INSTRUCTIONS TO FOLLOW ▸ Pictures are not part of the copy. Write out exactly the lines from the line with "brown rocket: 11 -> 12" through the end of the entries below.

------ EXCERPTED RECORDS ------

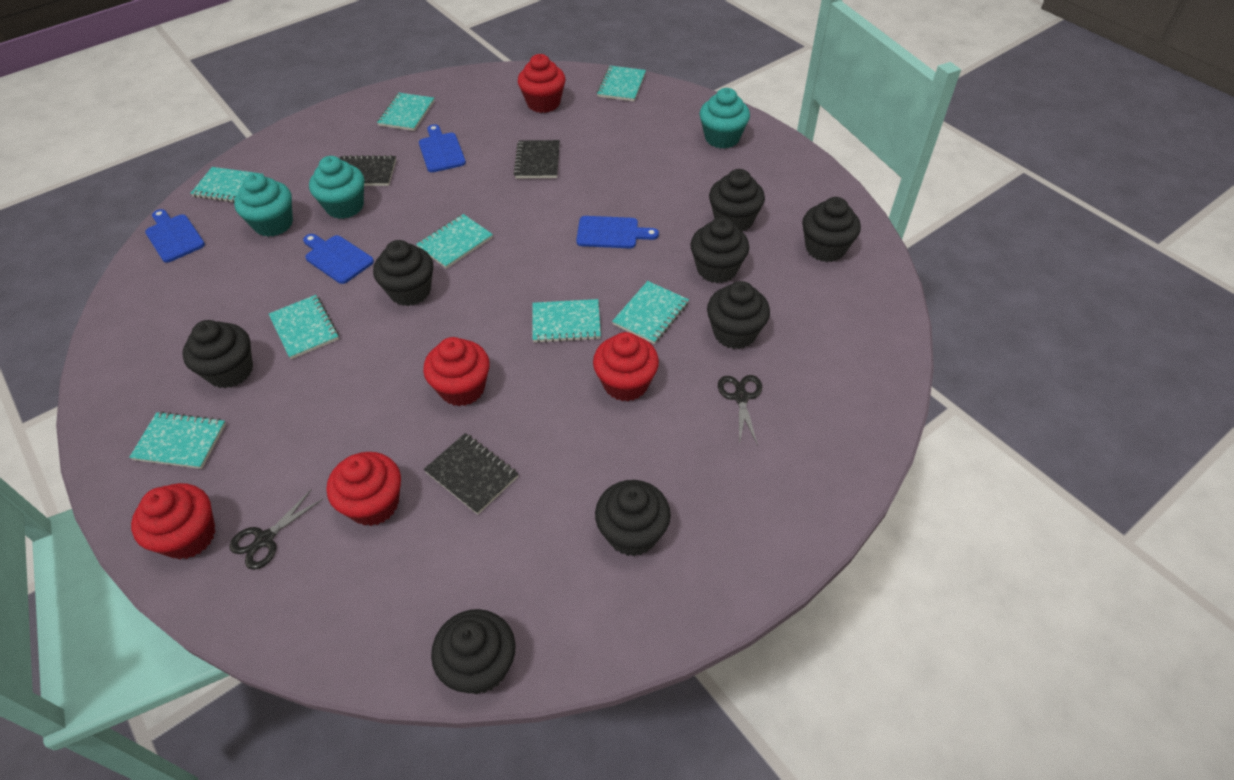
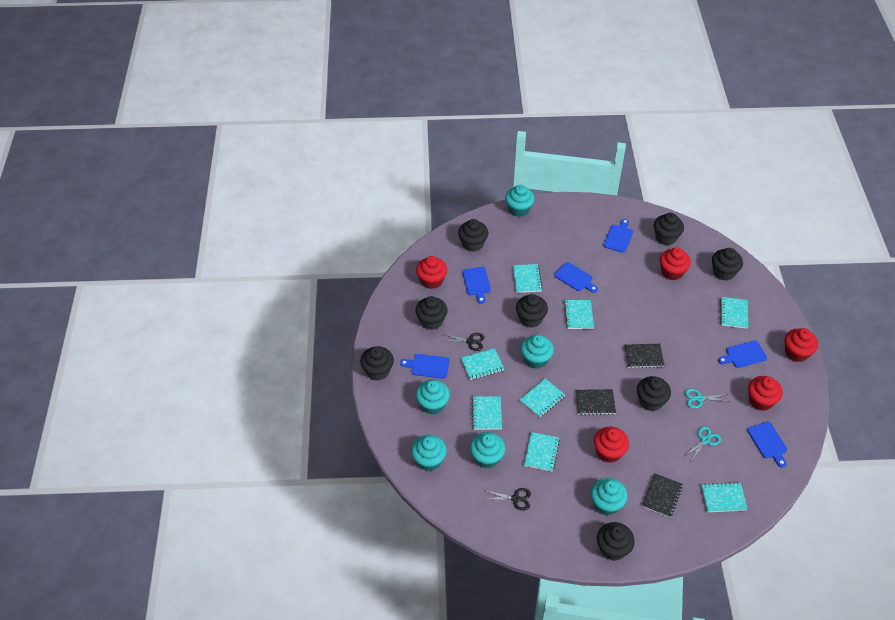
blue cutting board: 4 -> 6
turquoise cupcake: 3 -> 6
turquoise scissors: 0 -> 2

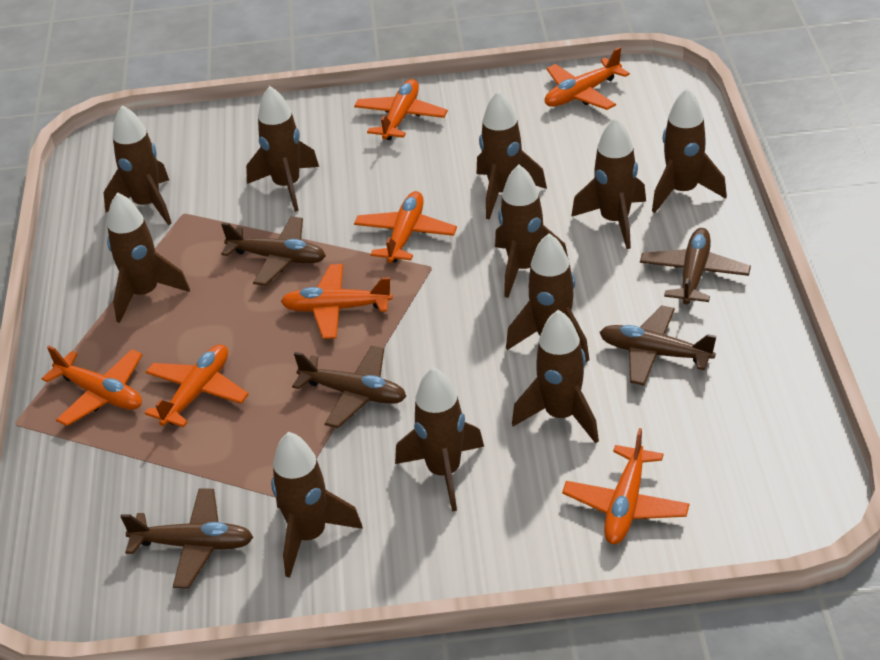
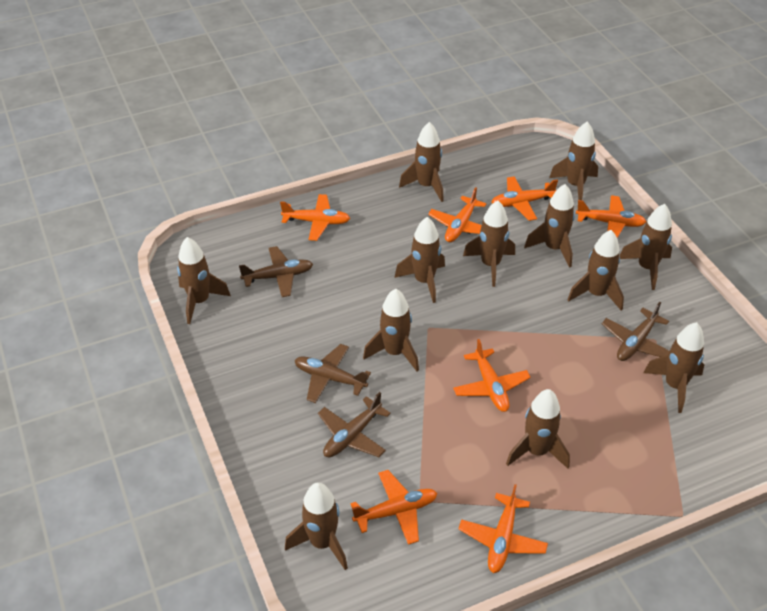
brown plane: 5 -> 4
brown rocket: 11 -> 12

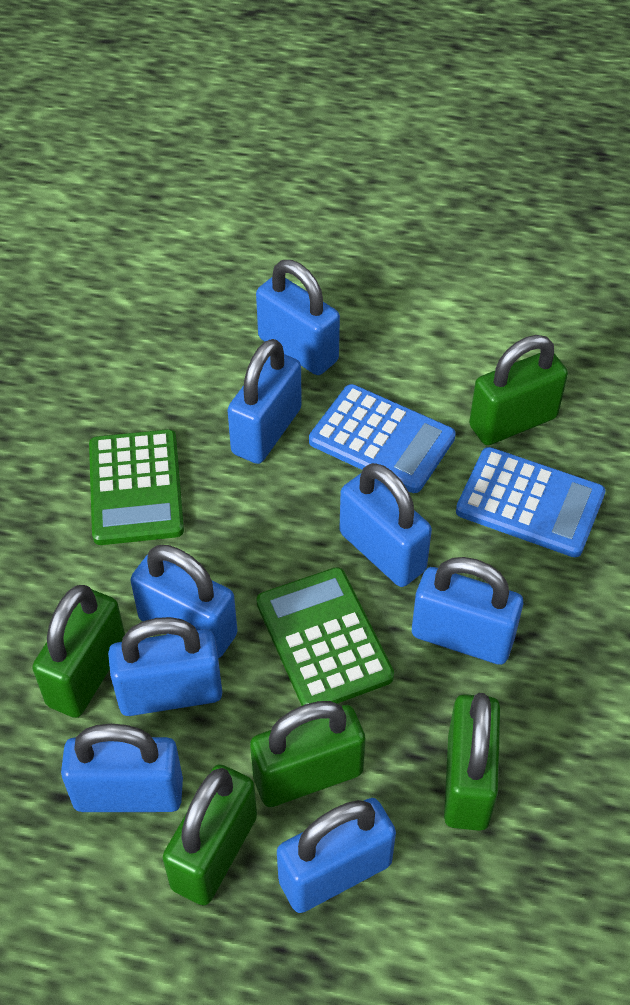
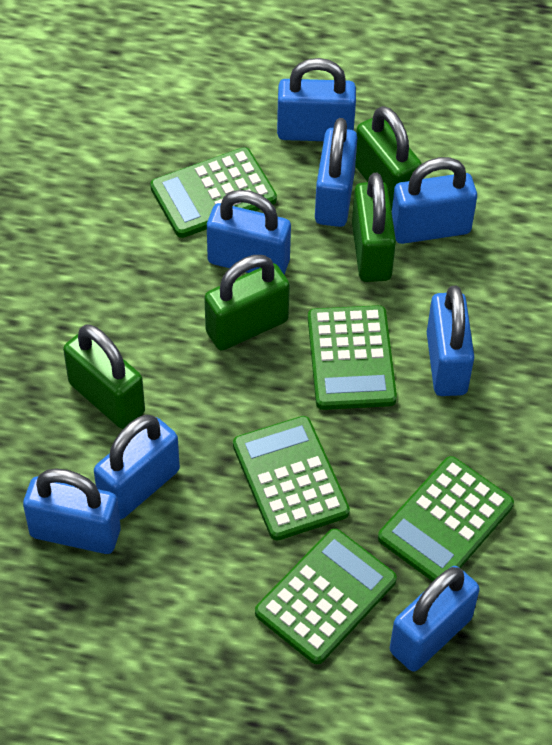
blue calculator: 2 -> 0
green calculator: 2 -> 5
green padlock: 5 -> 4

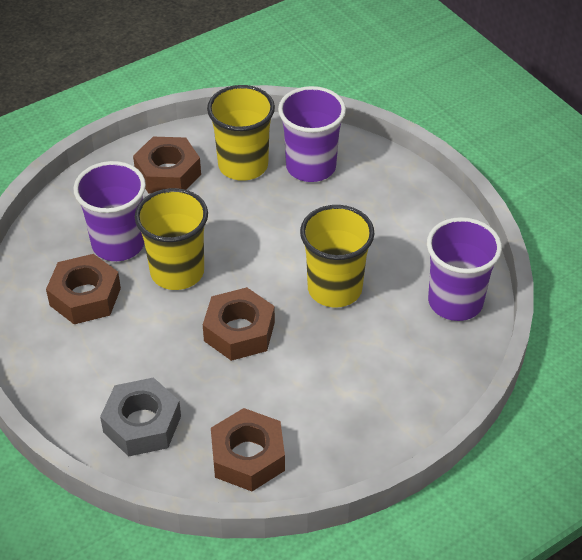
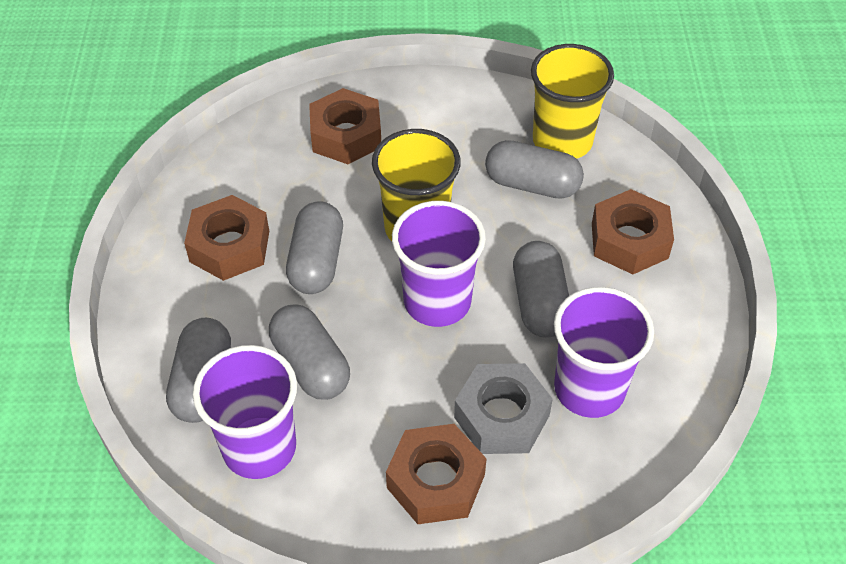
grey capsule: 0 -> 5
yellow cup: 3 -> 2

------

RESPONSE BELOW ▸
brown rocket: 11 -> 12

blue calculator: 2 -> 0
green calculator: 2 -> 5
green padlock: 5 -> 4

grey capsule: 0 -> 5
yellow cup: 3 -> 2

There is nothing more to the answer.